--- WHAT IS NEEDED ---
Locate each line in the material that contains the string "major", and copy those lines in full.

--- STORED ROWS ---
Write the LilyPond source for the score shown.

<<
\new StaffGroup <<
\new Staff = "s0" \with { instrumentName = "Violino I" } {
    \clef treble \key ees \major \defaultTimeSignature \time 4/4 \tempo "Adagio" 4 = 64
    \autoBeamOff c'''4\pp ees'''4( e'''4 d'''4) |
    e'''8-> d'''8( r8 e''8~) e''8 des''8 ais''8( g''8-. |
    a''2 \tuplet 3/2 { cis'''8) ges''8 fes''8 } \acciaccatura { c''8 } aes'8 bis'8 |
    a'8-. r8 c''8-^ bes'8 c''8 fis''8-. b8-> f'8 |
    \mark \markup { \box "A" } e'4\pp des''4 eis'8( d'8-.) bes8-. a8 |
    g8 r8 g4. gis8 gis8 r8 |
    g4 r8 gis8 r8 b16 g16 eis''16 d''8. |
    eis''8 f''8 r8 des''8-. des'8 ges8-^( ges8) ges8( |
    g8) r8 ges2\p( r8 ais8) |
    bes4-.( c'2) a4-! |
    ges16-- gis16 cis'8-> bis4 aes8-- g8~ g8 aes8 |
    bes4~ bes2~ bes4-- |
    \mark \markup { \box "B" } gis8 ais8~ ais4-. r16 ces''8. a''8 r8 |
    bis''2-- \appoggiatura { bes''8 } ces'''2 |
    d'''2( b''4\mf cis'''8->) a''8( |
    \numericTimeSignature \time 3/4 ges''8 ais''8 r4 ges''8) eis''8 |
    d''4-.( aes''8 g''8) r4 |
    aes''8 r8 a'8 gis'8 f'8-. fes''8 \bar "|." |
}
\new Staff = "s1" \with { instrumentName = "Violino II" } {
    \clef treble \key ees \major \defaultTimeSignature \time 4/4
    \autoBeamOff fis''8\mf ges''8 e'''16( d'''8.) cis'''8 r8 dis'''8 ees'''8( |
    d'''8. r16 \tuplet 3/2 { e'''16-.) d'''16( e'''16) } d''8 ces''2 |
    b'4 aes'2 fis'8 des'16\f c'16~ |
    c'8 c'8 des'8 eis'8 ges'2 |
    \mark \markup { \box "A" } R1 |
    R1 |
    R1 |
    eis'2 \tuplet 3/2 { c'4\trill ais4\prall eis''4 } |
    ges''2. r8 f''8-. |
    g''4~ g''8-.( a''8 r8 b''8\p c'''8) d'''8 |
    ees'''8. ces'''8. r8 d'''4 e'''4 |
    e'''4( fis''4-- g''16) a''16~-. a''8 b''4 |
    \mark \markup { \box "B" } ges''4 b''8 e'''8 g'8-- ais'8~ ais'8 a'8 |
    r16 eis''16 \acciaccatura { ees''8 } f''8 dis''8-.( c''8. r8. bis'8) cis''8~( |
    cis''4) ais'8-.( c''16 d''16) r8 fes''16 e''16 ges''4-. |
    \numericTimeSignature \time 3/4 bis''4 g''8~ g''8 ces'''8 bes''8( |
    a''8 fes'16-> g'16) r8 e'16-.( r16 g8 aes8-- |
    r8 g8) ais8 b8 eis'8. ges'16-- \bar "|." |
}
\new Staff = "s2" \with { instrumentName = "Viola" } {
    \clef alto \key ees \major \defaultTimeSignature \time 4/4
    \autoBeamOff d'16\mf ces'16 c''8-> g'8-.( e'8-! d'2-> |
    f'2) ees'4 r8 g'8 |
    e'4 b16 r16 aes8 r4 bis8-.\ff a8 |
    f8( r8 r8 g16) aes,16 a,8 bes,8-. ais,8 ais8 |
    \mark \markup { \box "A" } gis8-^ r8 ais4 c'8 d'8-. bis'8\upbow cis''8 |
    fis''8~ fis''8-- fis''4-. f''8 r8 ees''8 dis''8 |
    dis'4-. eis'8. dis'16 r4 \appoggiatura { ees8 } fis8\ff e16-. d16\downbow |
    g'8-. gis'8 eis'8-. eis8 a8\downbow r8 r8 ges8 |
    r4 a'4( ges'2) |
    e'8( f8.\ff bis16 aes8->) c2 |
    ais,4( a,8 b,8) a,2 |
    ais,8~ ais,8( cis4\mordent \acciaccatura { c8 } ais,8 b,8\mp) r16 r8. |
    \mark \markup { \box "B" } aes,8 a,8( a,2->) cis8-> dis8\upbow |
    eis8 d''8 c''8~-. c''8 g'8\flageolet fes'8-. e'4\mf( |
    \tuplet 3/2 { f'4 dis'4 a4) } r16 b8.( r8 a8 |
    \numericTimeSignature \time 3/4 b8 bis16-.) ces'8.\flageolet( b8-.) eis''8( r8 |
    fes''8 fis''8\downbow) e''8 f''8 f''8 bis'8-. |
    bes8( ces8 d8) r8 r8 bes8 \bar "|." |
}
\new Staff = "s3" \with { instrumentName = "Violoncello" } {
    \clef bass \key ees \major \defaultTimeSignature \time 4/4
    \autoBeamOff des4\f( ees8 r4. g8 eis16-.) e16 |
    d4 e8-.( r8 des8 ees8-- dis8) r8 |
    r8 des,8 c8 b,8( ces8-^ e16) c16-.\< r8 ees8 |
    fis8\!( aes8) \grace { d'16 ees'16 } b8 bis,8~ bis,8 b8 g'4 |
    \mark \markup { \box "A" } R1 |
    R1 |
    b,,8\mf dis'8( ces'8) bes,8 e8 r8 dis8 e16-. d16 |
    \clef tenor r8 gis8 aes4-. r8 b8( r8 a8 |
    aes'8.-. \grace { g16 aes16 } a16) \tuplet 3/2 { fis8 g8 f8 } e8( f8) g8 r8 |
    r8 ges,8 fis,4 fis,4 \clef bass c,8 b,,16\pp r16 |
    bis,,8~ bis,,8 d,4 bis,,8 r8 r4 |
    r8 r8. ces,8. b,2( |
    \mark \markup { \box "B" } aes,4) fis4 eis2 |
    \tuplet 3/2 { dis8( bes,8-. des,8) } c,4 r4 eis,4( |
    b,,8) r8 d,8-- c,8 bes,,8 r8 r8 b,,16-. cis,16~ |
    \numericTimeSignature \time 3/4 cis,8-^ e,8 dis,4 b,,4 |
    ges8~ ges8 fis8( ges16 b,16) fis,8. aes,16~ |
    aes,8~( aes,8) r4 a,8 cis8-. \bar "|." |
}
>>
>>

--- RIGHT ANSWER ---
    \clef treble \key ees \major \defaultTimeSignature \time 4/4 \tempo "Adagio" 4 = 64
    \clef treble \key ees \major \defaultTimeSignature \time 4/4
    \clef alto \key ees \major \defaultTimeSignature \time 4/4
    \clef bass \key ees \major \defaultTimeSignature \time 4/4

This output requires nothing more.